# WORK INSTRUCTION:
Wherever the word "turquoise" occurs in the lines below, copy the whole line.

# EXCERPTED RECORDS:
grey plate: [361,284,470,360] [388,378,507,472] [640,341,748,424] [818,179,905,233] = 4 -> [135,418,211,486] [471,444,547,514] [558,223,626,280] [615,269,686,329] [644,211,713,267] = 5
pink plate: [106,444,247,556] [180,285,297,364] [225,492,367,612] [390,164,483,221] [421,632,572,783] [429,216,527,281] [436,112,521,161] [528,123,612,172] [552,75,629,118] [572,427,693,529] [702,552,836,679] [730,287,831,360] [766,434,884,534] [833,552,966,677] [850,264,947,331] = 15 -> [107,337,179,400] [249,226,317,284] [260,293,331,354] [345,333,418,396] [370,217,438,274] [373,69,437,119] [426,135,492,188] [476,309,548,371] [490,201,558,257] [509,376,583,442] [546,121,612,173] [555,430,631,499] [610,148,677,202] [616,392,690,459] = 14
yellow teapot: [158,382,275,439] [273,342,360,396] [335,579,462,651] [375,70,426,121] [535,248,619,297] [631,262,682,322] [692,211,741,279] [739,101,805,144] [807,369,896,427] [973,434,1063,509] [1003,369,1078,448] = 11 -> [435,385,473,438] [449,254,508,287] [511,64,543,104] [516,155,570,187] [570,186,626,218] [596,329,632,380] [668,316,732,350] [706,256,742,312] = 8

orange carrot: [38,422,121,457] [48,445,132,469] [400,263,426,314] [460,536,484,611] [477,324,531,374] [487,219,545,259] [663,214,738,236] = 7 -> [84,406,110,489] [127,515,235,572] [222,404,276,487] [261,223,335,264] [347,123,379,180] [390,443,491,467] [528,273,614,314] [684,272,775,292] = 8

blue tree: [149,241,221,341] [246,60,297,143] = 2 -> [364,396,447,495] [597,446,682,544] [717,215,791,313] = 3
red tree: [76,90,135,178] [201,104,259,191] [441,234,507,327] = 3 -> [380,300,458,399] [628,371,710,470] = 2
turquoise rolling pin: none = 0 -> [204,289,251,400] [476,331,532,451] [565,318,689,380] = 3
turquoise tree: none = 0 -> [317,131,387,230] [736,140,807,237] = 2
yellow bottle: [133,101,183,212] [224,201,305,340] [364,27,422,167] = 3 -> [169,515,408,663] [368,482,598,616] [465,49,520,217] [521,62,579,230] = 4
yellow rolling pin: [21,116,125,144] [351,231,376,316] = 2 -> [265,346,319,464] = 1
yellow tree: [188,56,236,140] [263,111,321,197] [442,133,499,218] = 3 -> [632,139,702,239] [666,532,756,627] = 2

# EXPECTED ANSWER:
turquoise rolling pin: none = 0 -> [204,289,251,400] [476,331,532,451] [565,318,689,380] = 3
turquoise tree: none = 0 -> [317,131,387,230] [736,140,807,237] = 2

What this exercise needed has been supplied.